======== Dataset records ========

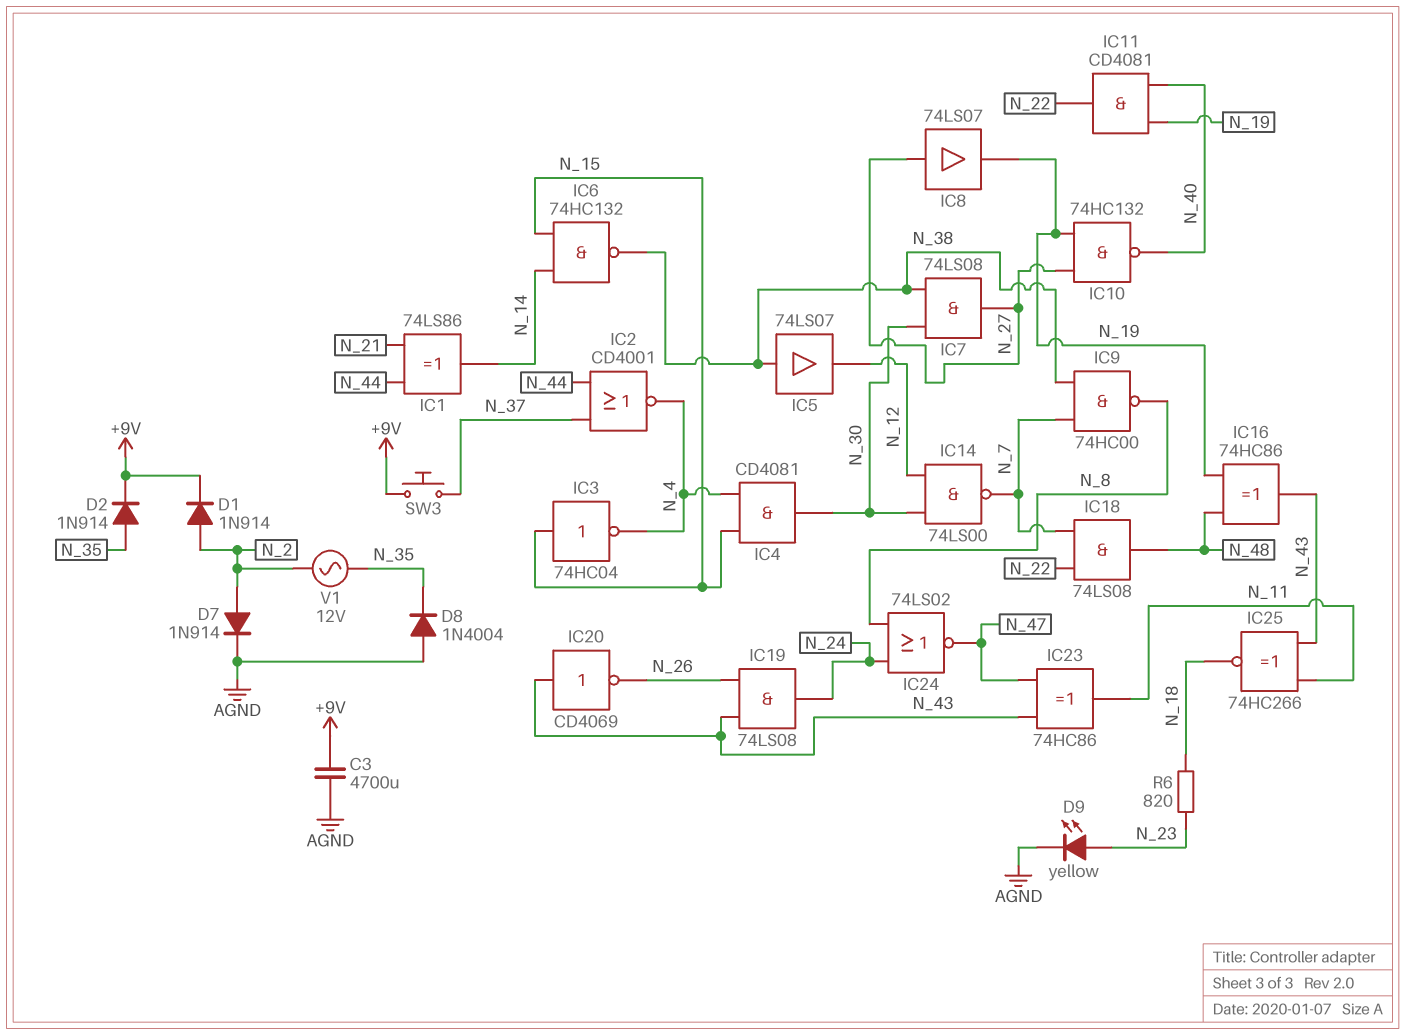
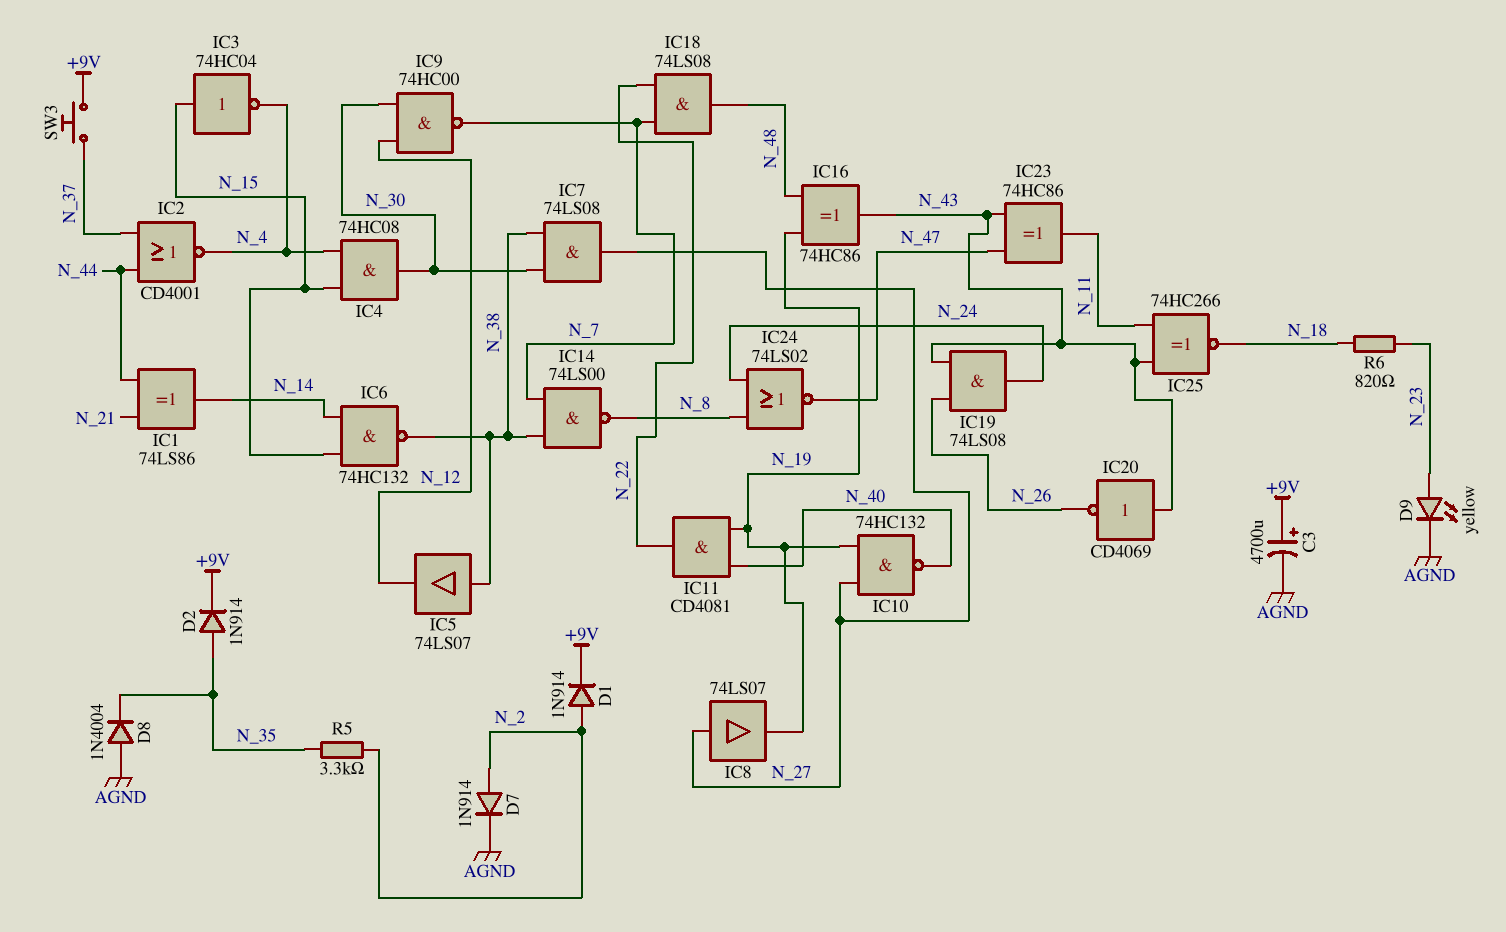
C3: 4700uF (+9V, AGND) -> 4700uF (plus +9V, minus AGND)
IC4: AND CD4081 (in N_4, in N_15, out N_30) -> AND 74HC08 (in N_4, in N_15, out N_30)
IC9: NAND 74HC00 (in N_7, in N_38, out N_8) -> NAND 74HC00 (in N_12, in N_30, out N_7)
IC14: NAND 74LS00 (in N_12, in N_30, out N_7) -> NAND 74LS00 (in N_7, in N_38, out N_8)
R5: none -> 3.3k (N_2, N_35)
V1: AC 12V (N_2, N_35) -> none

========

- What to do -
Without the pictures, write out every entry precisely as it appears.

- Your solution -
C3: 4700uF (+9V, AGND) -> 4700uF (plus +9V, minus AGND)
IC4: AND CD4081 (in N_4, in N_15, out N_30) -> AND 74HC08 (in N_4, in N_15, out N_30)
IC9: NAND 74HC00 (in N_7, in N_38, out N_8) -> NAND 74HC00 (in N_12, in N_30, out N_7)
IC14: NAND 74LS00 (in N_12, in N_30, out N_7) -> NAND 74LS00 (in N_7, in N_38, out N_8)
R5: none -> 3.3k (N_2, N_35)
V1: AC 12V (N_2, N_35) -> none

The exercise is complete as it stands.